• [Exercise aim]: The job is to find each line in the entries holding the string "rectangle" and copy that line.

[Recorded data]
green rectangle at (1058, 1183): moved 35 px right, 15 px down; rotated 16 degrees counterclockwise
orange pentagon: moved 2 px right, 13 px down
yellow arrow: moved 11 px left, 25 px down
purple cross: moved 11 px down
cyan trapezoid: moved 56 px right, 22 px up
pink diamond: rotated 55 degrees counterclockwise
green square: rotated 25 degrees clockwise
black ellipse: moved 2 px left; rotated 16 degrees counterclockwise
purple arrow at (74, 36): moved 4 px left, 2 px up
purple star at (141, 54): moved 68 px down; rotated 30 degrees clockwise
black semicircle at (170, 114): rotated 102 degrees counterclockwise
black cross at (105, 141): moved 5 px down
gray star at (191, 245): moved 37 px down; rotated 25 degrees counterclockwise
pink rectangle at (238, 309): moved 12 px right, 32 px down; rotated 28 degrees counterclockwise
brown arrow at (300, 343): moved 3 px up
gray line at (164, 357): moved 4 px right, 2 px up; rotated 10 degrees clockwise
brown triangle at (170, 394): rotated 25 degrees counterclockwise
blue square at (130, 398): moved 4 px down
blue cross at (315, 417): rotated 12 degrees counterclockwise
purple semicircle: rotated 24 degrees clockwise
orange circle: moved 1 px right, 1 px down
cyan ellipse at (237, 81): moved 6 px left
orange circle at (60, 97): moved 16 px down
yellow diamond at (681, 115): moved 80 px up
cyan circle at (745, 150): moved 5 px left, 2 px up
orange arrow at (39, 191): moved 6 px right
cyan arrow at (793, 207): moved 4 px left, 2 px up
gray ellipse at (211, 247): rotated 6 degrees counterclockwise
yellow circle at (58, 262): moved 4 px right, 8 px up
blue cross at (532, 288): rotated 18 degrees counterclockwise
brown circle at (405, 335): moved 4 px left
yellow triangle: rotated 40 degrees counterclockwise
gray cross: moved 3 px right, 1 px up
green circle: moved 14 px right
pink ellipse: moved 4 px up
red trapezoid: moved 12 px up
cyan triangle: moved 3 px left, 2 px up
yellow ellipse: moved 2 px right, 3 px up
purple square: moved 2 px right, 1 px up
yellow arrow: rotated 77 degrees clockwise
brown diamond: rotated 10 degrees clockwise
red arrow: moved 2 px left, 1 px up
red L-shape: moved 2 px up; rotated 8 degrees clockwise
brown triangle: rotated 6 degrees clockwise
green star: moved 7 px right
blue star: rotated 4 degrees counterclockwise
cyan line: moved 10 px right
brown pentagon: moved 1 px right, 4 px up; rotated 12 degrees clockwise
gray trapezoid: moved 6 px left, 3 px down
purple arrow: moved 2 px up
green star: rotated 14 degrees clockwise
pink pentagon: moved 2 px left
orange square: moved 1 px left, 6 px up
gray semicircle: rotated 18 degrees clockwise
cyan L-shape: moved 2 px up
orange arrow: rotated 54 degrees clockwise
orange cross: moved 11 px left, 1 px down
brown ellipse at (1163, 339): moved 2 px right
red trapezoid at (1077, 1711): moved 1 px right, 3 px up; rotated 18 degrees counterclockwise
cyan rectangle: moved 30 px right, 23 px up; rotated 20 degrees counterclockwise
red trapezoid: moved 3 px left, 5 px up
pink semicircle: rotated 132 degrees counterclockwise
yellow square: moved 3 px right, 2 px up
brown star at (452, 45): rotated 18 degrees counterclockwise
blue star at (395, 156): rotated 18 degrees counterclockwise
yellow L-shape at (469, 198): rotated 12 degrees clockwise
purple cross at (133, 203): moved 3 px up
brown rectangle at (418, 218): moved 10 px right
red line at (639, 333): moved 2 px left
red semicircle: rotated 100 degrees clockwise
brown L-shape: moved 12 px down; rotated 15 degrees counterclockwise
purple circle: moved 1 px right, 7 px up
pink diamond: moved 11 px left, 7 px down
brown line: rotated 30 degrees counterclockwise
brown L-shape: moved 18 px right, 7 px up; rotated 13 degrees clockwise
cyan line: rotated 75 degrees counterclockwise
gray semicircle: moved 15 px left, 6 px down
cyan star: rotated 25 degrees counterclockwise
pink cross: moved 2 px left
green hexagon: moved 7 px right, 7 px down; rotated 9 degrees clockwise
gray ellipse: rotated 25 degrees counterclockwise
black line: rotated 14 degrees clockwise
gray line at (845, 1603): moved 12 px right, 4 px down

• [Answer section]:
green rectangle at (1058, 1183): moved 35 px right, 15 px down; rotated 16 degrees counterclockwise
pink rectangle at (238, 309): moved 12 px right, 32 px down; rotated 28 degrees counterclockwise
cyan rectangle: moved 30 px right, 23 px up; rotated 20 degrees counterclockwise
brown rectangle at (418, 218): moved 10 px right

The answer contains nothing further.